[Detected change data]

+++++

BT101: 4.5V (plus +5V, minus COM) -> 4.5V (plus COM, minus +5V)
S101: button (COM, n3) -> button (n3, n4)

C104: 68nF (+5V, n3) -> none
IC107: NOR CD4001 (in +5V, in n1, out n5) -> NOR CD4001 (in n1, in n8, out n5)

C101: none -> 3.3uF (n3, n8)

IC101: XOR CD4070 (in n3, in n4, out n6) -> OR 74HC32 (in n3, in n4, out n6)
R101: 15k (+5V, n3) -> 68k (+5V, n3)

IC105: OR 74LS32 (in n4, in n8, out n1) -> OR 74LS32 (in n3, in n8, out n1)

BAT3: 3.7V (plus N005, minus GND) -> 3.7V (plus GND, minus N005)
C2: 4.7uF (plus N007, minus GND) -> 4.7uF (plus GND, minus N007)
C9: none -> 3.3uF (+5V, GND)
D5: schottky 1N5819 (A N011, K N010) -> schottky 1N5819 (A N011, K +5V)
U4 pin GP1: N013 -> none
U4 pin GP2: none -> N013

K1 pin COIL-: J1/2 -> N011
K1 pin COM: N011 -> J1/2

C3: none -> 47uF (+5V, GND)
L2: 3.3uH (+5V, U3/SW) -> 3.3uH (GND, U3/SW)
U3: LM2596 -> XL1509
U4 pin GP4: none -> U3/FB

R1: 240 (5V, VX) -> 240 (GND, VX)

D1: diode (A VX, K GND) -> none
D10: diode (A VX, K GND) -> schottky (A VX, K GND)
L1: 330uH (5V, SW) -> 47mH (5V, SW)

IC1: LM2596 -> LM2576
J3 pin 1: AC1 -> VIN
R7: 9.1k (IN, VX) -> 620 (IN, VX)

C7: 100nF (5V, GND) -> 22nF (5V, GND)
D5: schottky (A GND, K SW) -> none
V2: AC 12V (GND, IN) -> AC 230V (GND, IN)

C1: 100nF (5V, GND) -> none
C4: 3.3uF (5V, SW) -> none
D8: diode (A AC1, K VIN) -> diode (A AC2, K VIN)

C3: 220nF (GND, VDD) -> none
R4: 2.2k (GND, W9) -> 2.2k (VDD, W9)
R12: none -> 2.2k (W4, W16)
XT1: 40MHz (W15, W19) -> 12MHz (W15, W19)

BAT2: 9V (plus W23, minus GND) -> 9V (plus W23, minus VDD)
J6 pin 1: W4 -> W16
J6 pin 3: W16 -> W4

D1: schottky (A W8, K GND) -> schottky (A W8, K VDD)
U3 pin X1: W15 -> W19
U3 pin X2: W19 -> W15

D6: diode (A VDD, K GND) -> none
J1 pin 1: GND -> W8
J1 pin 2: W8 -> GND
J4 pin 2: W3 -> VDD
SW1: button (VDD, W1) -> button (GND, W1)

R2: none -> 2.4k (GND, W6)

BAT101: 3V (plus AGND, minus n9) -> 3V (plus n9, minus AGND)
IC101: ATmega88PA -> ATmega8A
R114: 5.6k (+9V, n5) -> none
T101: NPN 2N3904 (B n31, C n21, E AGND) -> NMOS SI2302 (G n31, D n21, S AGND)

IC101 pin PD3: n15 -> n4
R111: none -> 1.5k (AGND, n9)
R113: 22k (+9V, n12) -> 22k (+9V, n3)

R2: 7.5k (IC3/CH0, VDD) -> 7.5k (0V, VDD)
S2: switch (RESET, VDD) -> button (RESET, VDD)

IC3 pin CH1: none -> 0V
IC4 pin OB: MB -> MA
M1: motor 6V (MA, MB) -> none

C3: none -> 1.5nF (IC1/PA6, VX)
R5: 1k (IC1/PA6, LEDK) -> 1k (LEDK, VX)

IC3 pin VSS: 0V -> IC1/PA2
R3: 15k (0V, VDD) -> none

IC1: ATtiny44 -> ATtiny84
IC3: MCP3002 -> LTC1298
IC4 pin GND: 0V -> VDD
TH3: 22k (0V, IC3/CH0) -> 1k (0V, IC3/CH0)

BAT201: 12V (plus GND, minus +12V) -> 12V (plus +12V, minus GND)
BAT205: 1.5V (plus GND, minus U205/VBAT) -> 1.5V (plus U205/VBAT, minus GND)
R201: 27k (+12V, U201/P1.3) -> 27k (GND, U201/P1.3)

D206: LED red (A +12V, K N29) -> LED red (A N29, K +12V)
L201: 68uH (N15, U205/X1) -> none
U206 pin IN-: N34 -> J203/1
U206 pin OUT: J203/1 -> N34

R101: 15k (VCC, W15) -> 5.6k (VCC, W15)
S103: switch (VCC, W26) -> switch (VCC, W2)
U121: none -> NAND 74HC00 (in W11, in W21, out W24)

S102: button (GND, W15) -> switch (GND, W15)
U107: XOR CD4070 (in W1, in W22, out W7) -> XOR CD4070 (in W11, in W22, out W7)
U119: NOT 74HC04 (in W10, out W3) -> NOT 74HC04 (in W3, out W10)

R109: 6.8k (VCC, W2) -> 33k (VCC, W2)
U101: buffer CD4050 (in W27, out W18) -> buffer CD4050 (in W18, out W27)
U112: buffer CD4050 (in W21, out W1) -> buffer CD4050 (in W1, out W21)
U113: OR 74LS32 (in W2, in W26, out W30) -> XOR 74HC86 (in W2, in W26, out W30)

+++++

** Exercise **
Would you show every line in the data above that contains the string "switch"?

** Worked solution **
S2: switch (RESET, VDD) -> button (RESET, VDD)
S103: switch (VCC, W26) -> switch (VCC, W2)
S102: button (GND, W15) -> switch (GND, W15)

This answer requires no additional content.